» ACTIVITY:
Below are some records; copy them word for word and drop the pictures.

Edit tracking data

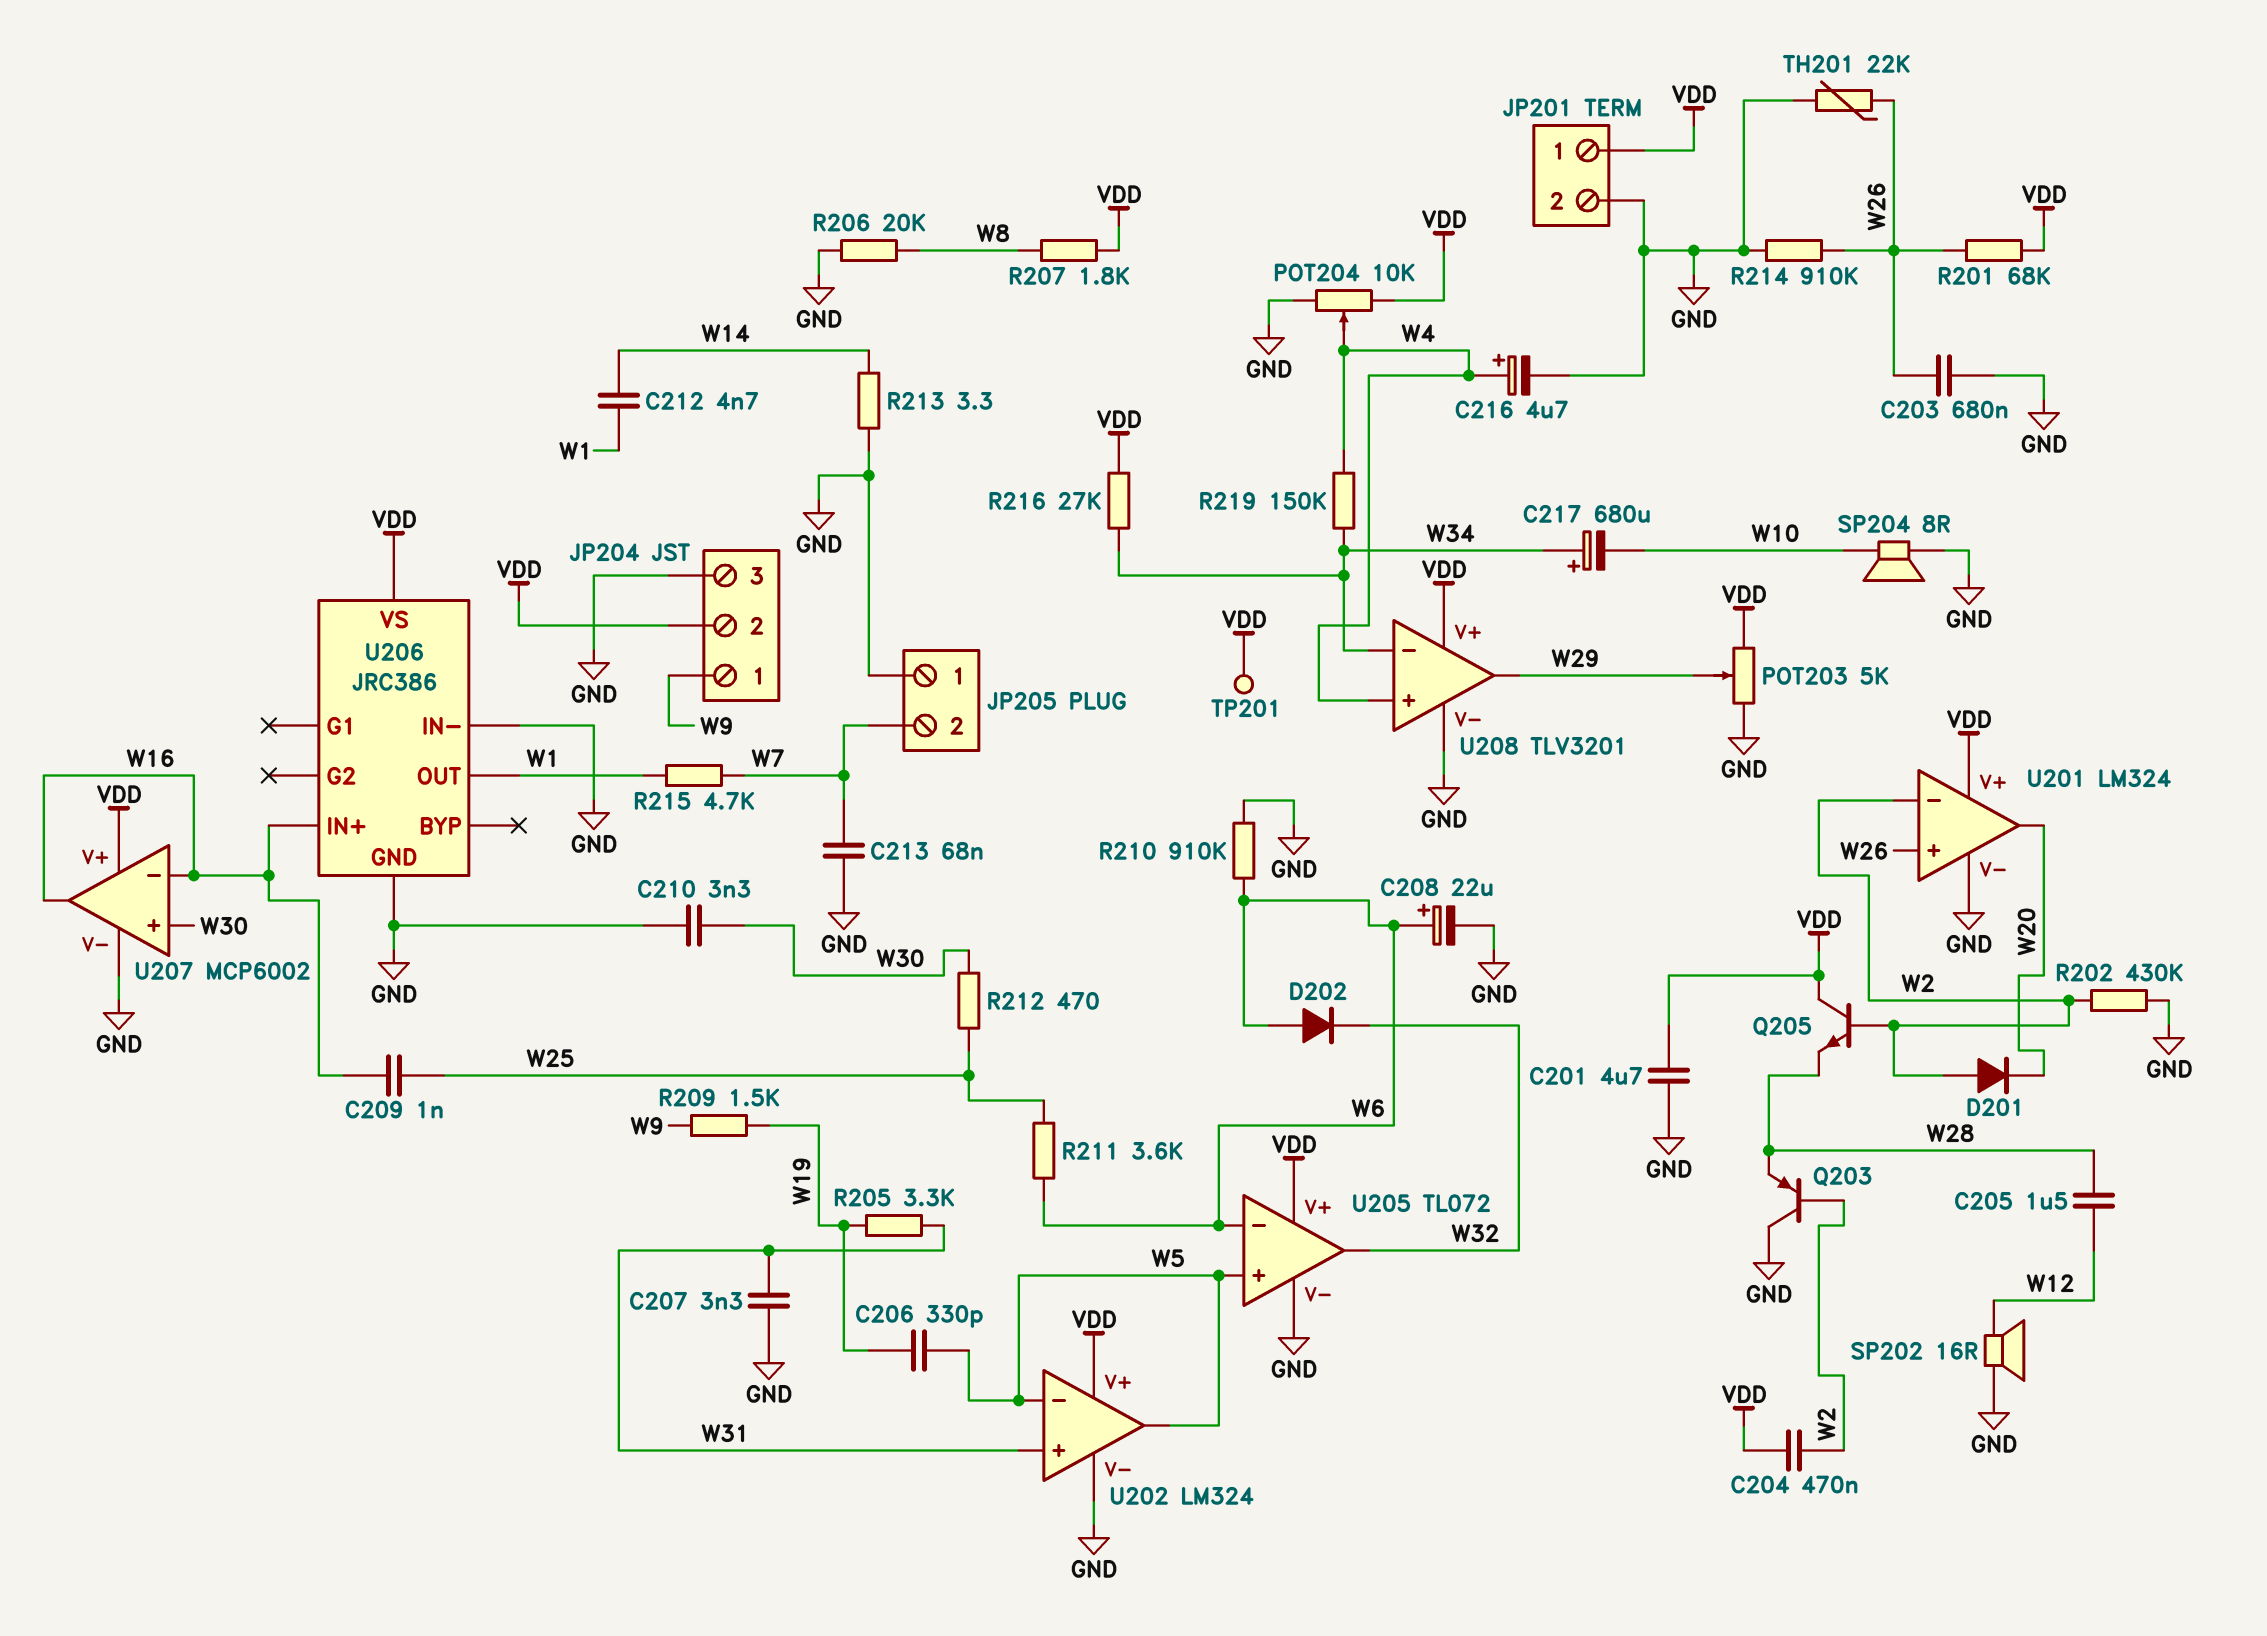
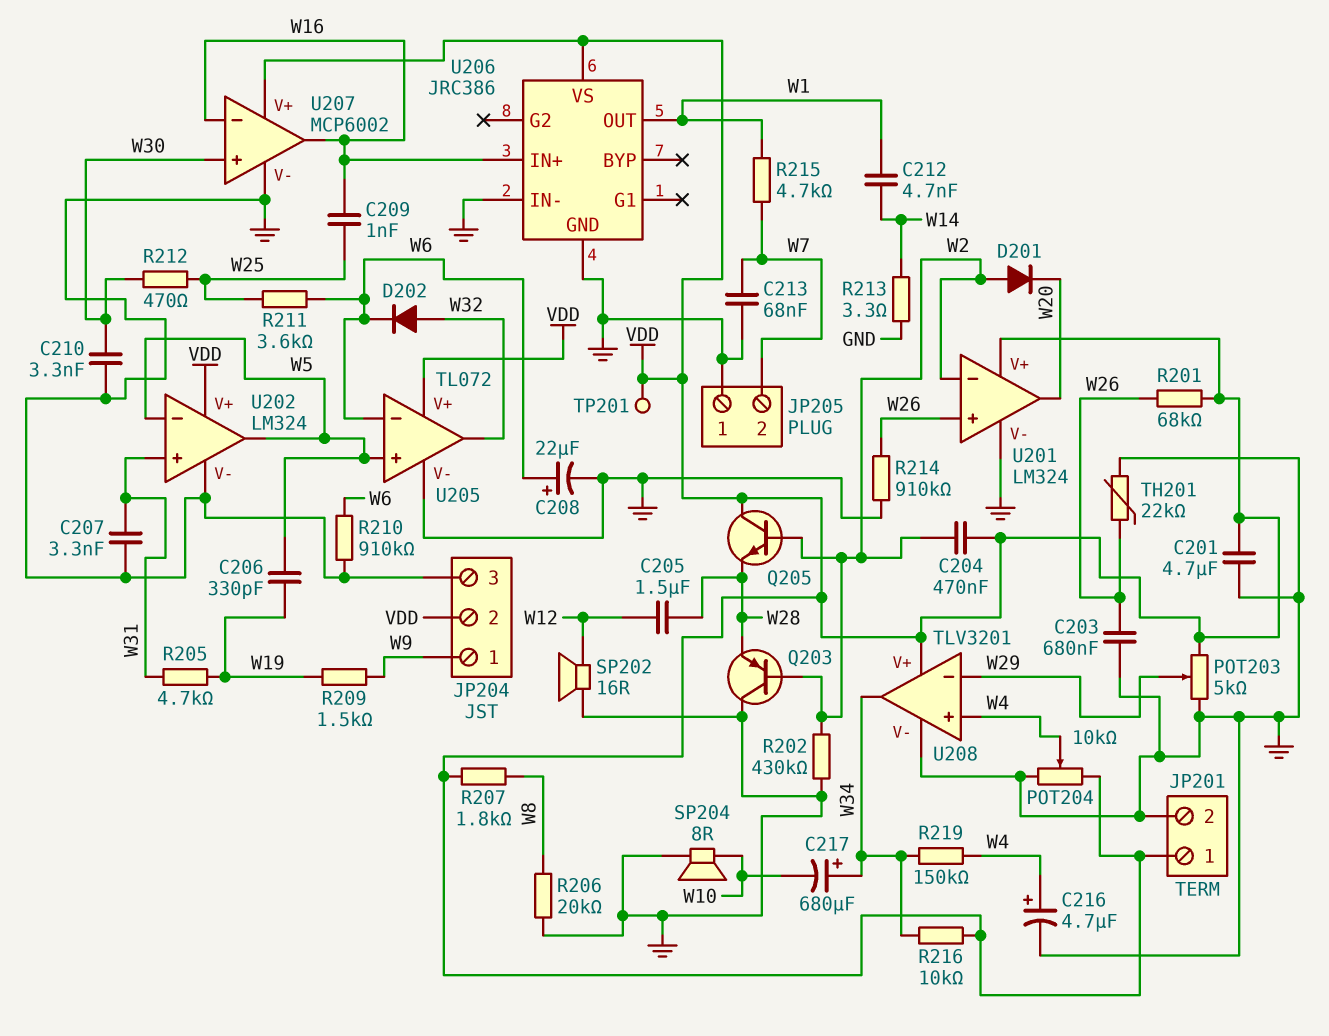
D202: diode (A W6, K W32) -> diode (A W32, K W6)
R205: 3.3k (W19, W31) -> 4.7k (W19, W31)
R216: 27k (VDD, W34) -> 10k (VDD, W34)
U208 pin in-: W34 -> W29
U208 pin out: W29 -> W34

» ANSWER SPACE:
D202: diode (A W6, K W32) -> diode (A W32, K W6)
R205: 3.3k (W19, W31) -> 4.7k (W19, W31)
R216: 27k (VDD, W34) -> 10k (VDD, W34)
U208 pin in-: W34 -> W29
U208 pin out: W29 -> W34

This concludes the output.